=== DESCRIPTION OF THE TASK ===
Write out each record in full and exactly as given. Skip any pictures.

════════

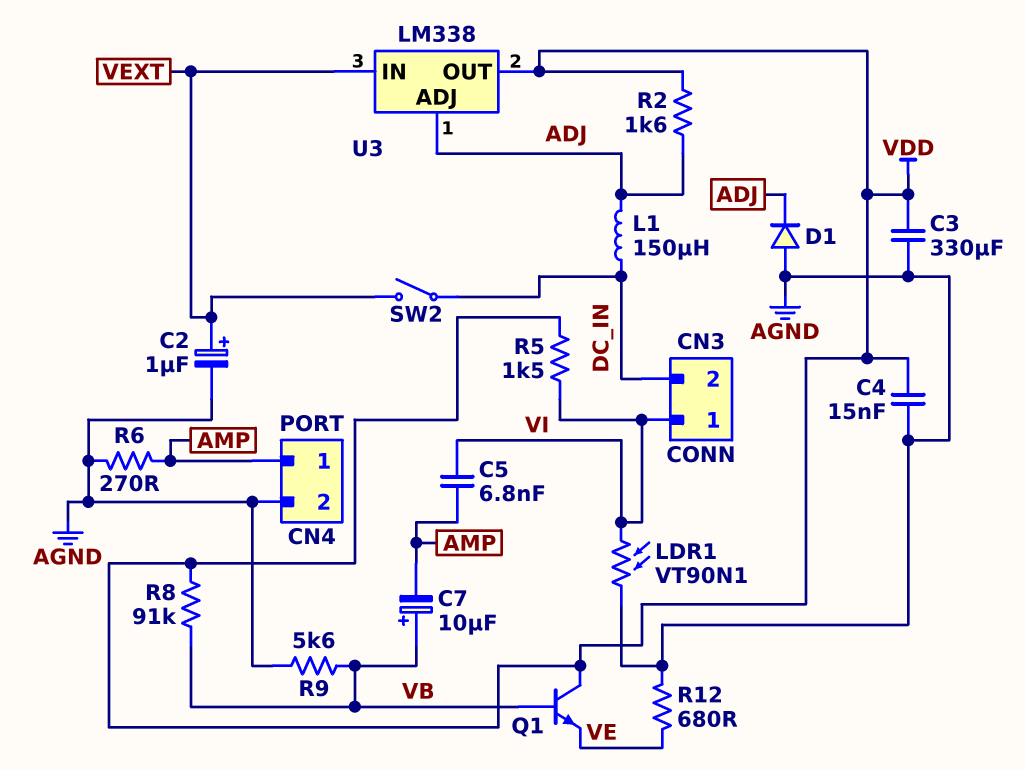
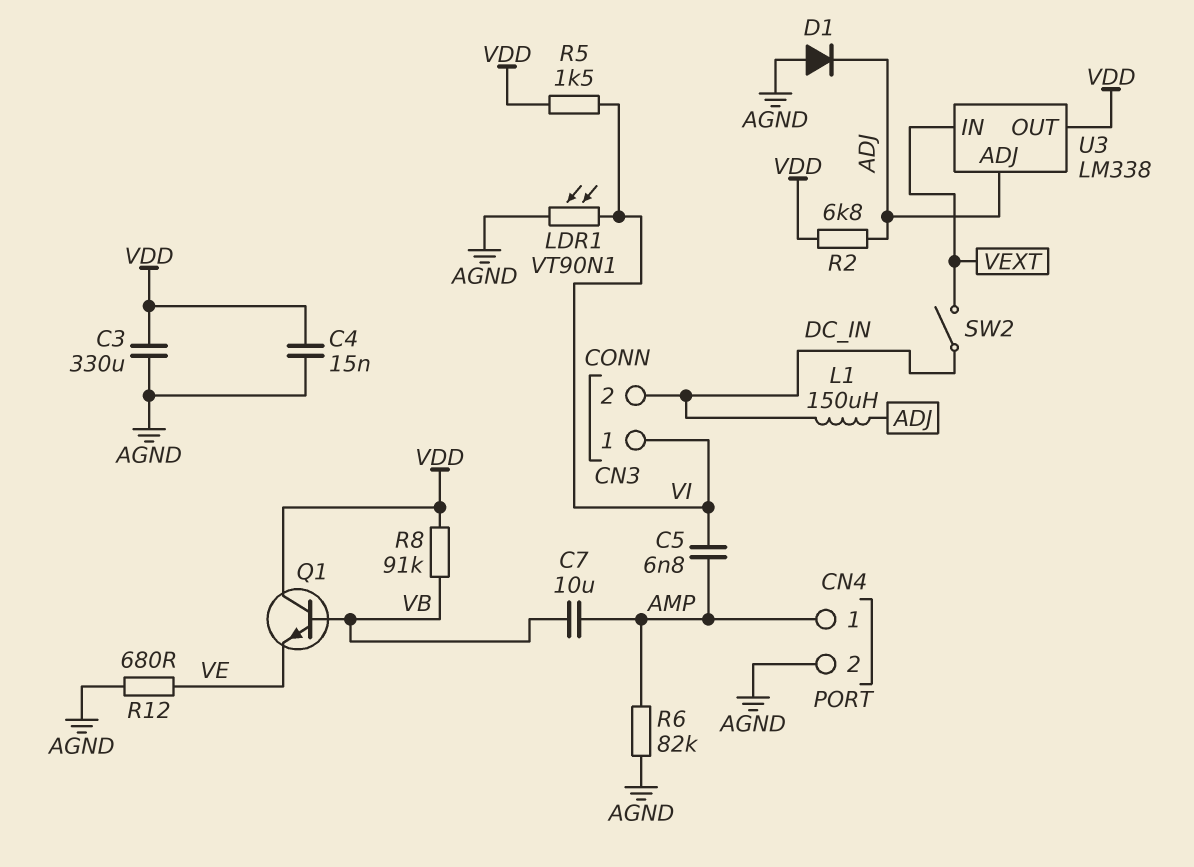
C2: 1uF (plus VEXT, minus AGND) -> none
C7: 10uF (plus VB, minus AMP) -> 10uF (AMP, VB)
R2: 1.6k (ADJ, VDD) -> 6.8k (ADJ, VDD)
R6: 270 (AGND, AMP) -> 82k (AGND, AMP)
R9: 5.6k (AGND, VB) -> none

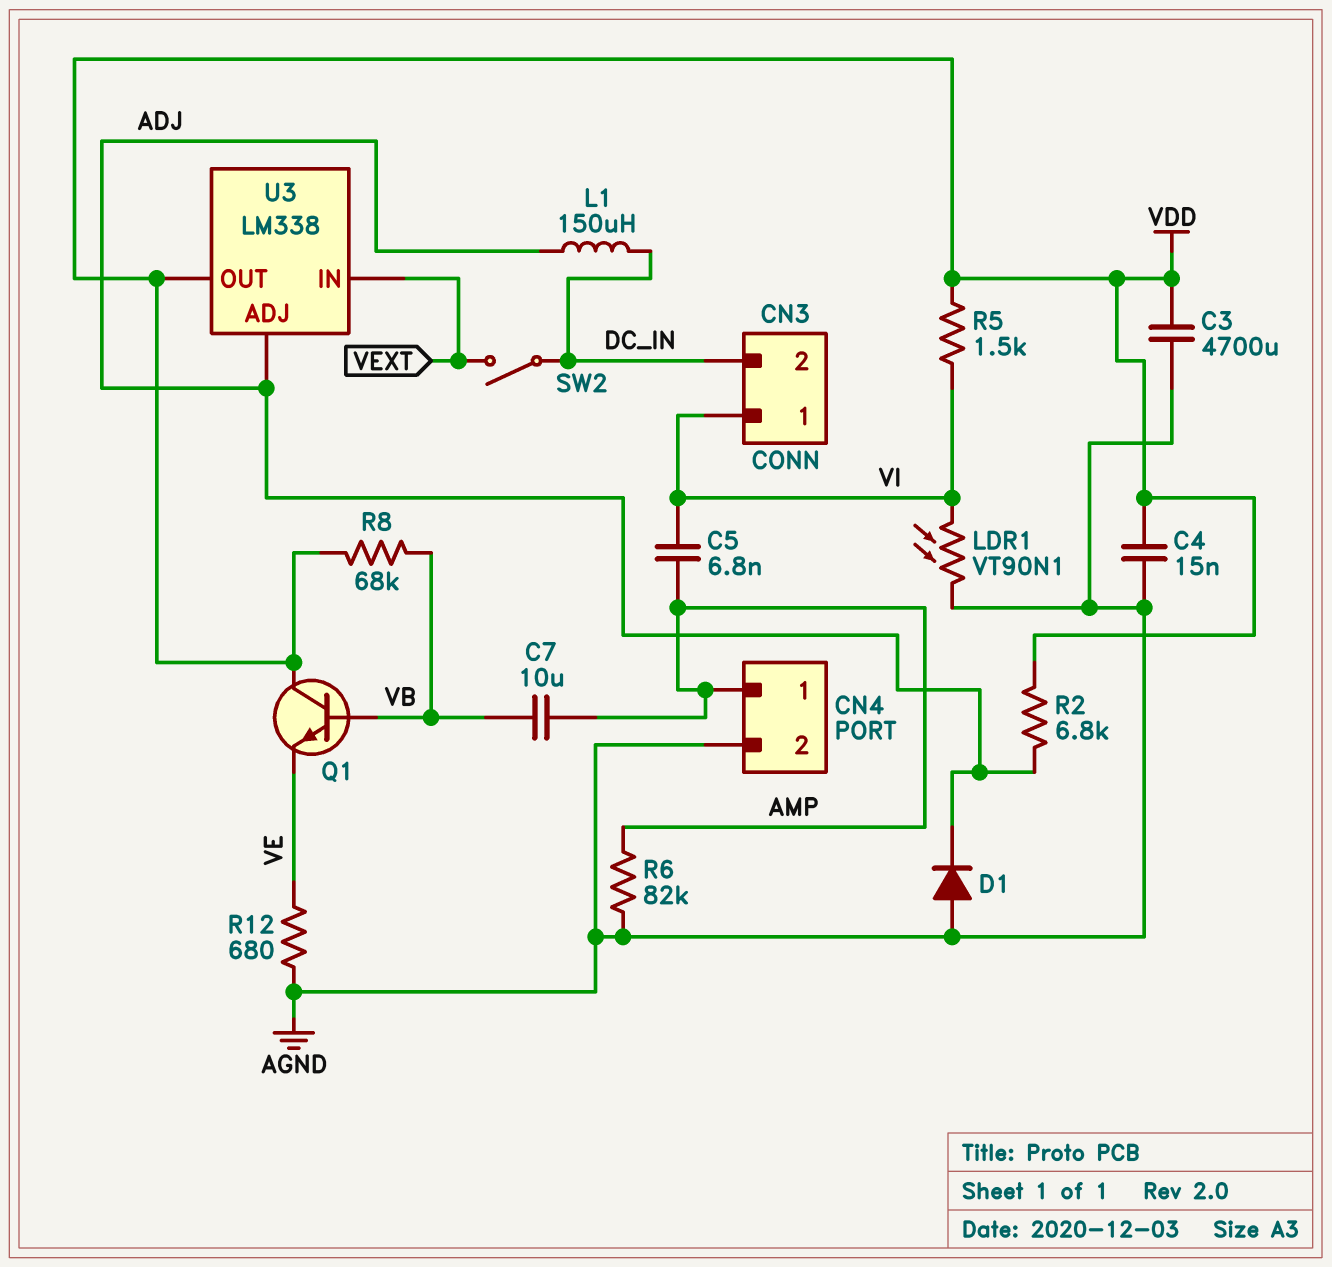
C3: 330uF (AGND, VDD) -> 4700uF (AGND, VDD)
R8: 91k (VB, VDD) -> 68k (VB, VDD)

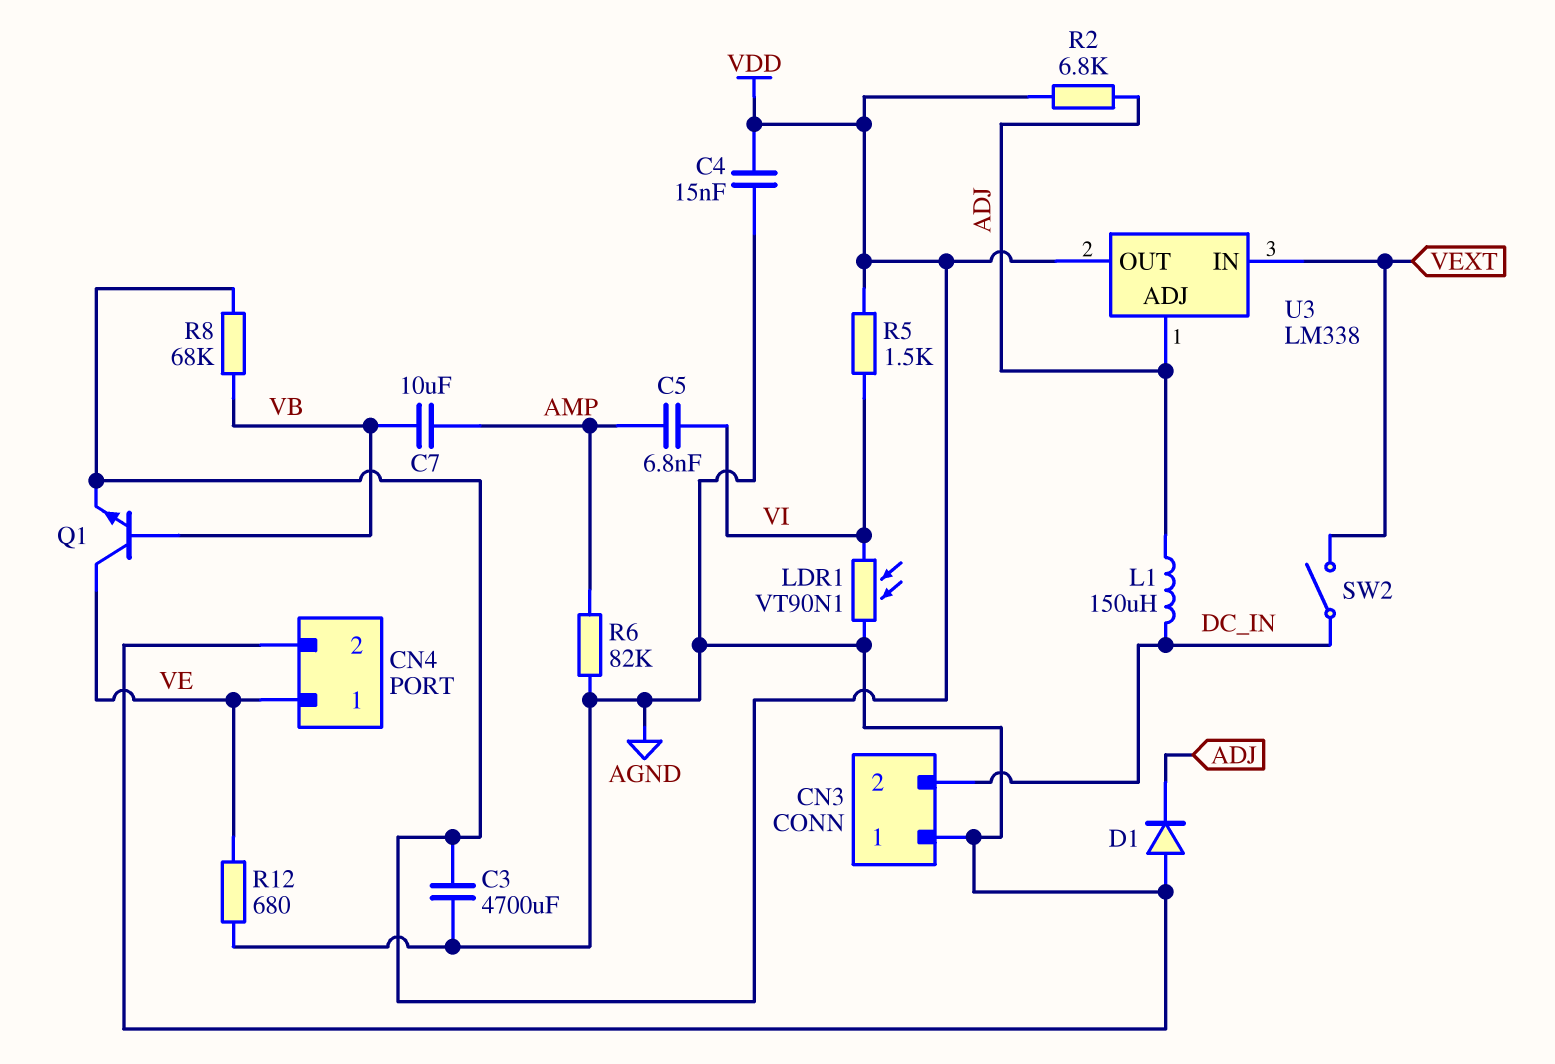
CN3 pin 1: VI -> AGND
CN4 pin 1: AMP -> VE
Q1: NPN (B VB, C VDD, E VE) -> NPN (B VB, C VE, E VDD)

════════

=== RESPONSE AREA ===
C2: 1uF (plus VEXT, minus AGND) -> none
C7: 10uF (plus VB, minus AMP) -> 10uF (AMP, VB)
R2: 1.6k (ADJ, VDD) -> 6.8k (ADJ, VDD)
R6: 270 (AGND, AMP) -> 82k (AGND, AMP)
R9: 5.6k (AGND, VB) -> none

C3: 330uF (AGND, VDD) -> 4700uF (AGND, VDD)
R8: 91k (VB, VDD) -> 68k (VB, VDD)

CN3 pin 1: VI -> AGND
CN4 pin 1: AMP -> VE
Q1: NPN (B VB, C VDD, E VE) -> NPN (B VB, C VE, E VDD)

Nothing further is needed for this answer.